Recorded data
┄┄┄┄┄┄┄┄┄┄┄┄┄┄┄┄┄┄┄┄

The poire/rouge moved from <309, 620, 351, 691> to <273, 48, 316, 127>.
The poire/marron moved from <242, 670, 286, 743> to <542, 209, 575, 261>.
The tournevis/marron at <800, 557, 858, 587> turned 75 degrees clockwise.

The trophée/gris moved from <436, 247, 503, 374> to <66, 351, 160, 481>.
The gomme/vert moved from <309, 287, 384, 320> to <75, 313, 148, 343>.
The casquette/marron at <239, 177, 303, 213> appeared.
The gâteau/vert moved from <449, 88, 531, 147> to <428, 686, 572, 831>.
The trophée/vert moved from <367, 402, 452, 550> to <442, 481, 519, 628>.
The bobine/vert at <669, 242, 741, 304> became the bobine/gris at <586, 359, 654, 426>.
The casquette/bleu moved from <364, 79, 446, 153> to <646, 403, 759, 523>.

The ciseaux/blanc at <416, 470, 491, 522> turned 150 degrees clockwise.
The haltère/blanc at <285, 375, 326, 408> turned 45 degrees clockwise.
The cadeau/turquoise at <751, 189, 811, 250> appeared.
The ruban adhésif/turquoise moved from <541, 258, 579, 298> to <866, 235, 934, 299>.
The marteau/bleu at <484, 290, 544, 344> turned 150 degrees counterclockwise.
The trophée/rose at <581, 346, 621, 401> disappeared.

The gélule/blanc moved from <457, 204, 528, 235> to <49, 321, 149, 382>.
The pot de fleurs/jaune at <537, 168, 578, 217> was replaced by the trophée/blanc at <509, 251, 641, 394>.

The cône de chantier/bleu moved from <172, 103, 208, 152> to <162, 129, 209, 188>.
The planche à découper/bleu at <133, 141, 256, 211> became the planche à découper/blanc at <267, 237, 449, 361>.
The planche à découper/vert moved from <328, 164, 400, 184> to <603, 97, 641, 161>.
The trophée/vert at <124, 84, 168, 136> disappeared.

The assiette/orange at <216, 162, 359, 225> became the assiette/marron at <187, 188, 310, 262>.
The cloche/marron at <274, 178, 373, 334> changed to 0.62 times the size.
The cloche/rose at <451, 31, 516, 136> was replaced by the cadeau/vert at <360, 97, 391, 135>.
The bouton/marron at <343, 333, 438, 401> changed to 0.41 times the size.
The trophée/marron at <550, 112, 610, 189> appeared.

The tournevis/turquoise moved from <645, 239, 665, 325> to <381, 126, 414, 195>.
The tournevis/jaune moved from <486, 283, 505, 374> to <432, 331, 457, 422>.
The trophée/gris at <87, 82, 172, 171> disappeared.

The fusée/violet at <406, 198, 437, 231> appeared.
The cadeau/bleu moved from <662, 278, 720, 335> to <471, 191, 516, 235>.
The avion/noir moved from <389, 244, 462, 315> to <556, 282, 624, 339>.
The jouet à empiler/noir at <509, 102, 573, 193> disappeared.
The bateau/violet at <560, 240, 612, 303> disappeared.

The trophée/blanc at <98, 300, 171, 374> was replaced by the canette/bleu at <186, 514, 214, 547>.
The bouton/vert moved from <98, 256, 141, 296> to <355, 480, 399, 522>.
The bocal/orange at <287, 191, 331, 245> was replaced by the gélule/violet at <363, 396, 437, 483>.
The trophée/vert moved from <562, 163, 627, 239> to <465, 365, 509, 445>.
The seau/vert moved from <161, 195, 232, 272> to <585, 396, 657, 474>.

┄┄┄┄┄┄┄┄┄┄┄┄┄┄┄┄┄┄┄┄

# Required work
Calculate the number of lines above that include the word "violet", giving that number by itself.

# Exercise response
3